-- Opening Marker --
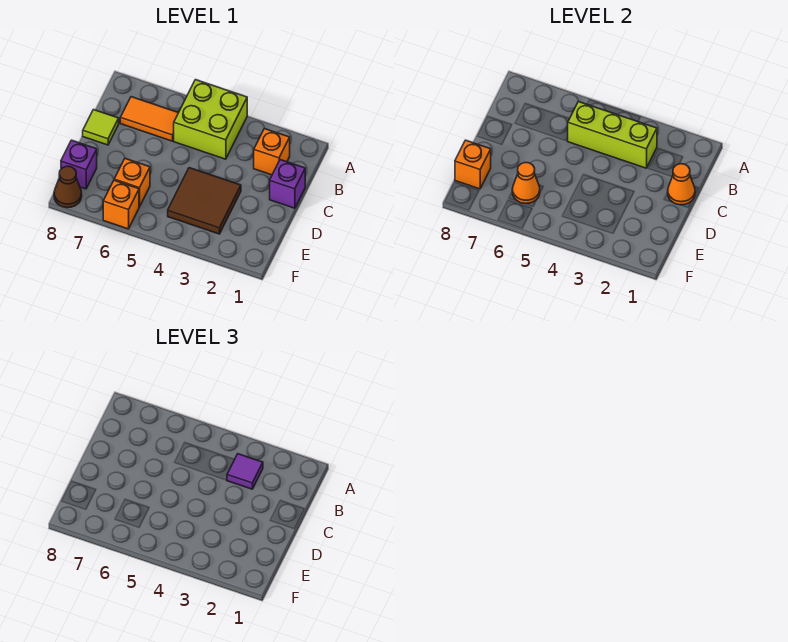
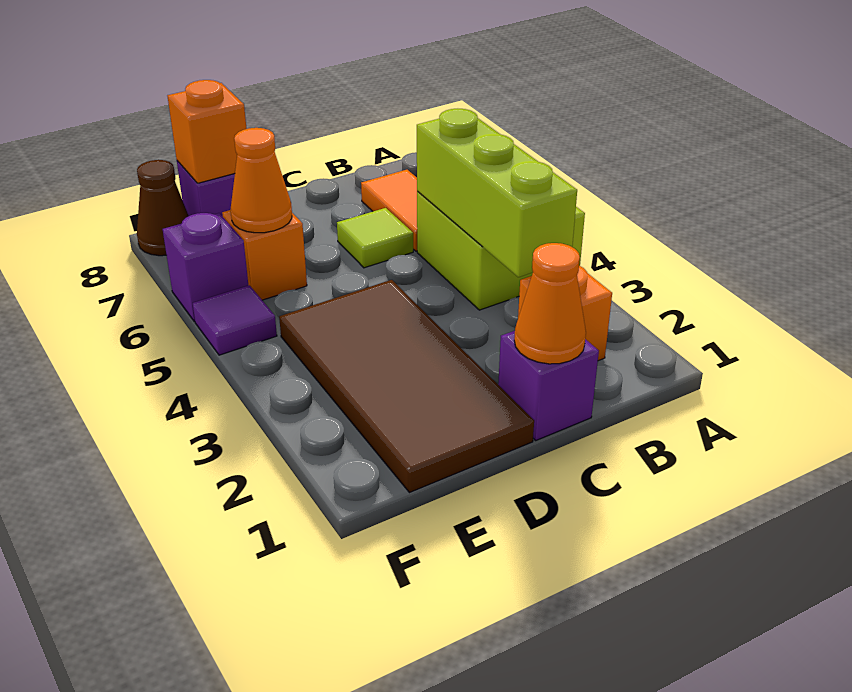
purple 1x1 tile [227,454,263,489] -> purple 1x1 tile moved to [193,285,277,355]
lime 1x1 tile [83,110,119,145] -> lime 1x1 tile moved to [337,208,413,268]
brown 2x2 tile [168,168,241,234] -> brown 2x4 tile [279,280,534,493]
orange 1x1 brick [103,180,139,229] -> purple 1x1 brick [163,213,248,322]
-- Closing Marker --
-- Opening Marker --
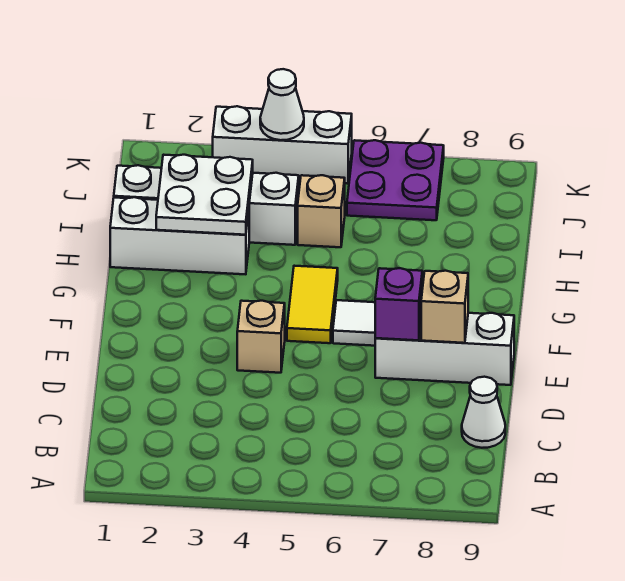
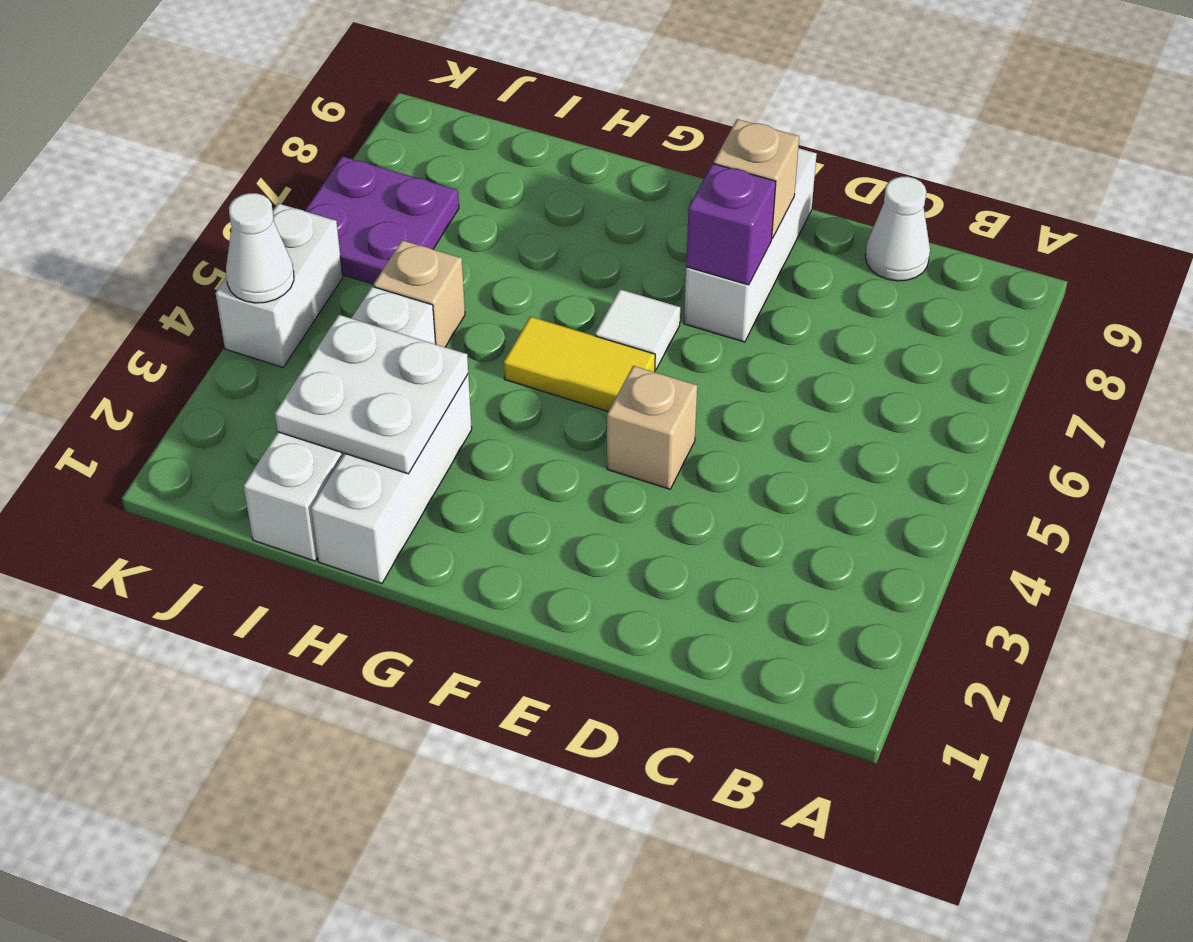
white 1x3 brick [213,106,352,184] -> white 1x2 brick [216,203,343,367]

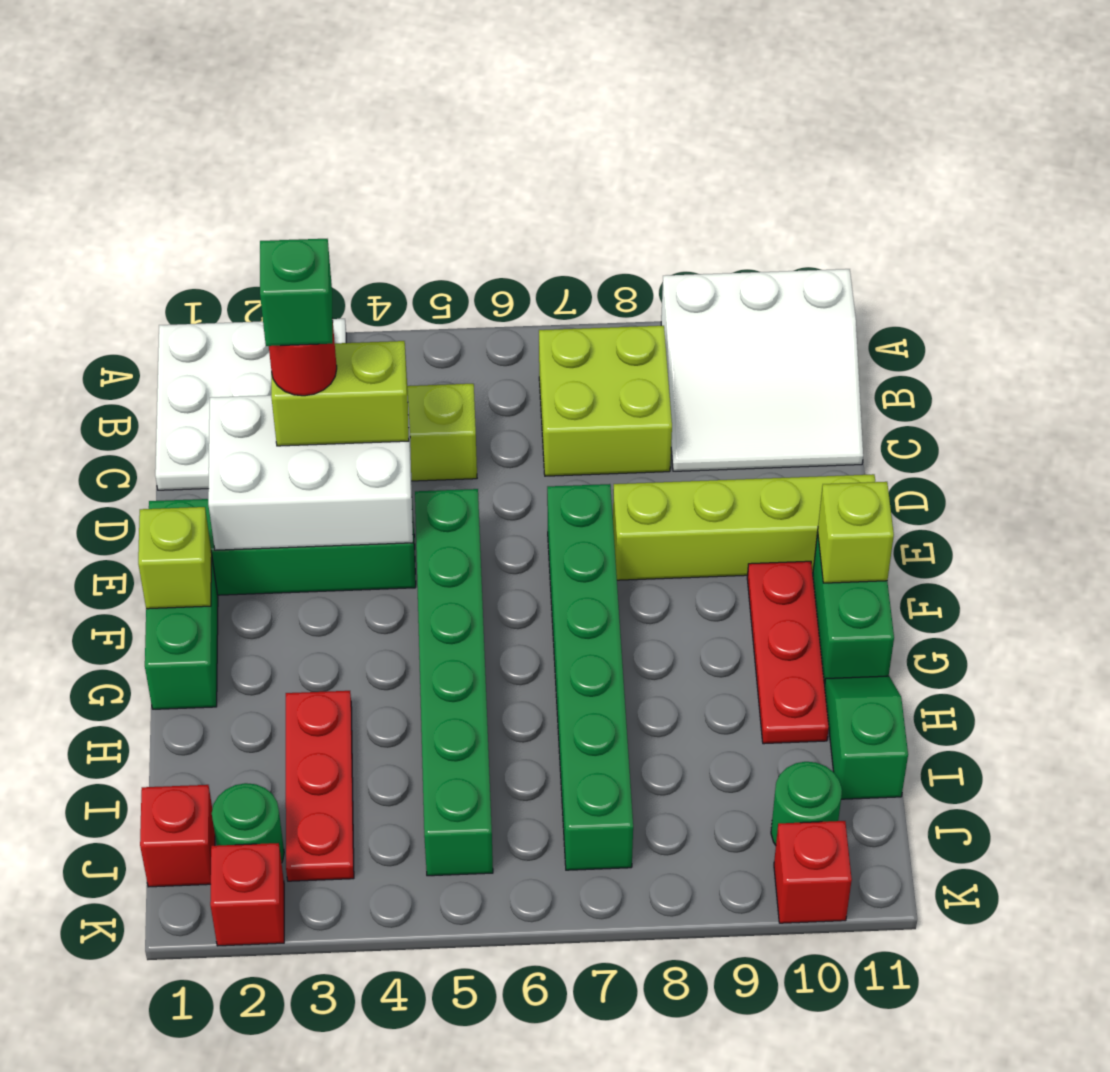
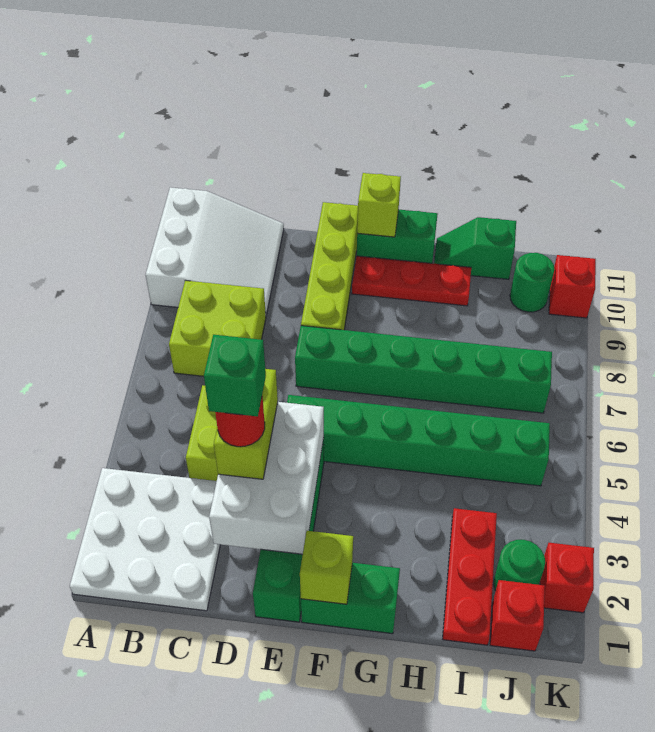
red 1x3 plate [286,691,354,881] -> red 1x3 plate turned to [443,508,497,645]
-- Closing Marker --
:: WHAT THE TASK ASKS ::
The entries above hold a line with "purple 1x1 tile [227,454,263,489]" and a later line with "orange 1x1 brick". Write out exactly those lines and all lines between, nothing more.

:: OUTPUT OF THE TASK ::
purple 1x1 tile [227,454,263,489] -> purple 1x1 tile moved to [193,285,277,355]
lime 1x1 tile [83,110,119,145] -> lime 1x1 tile moved to [337,208,413,268]
brown 2x2 tile [168,168,241,234] -> brown 2x4 tile [279,280,534,493]
orange 1x1 brick [103,180,139,229] -> purple 1x1 brick [163,213,248,322]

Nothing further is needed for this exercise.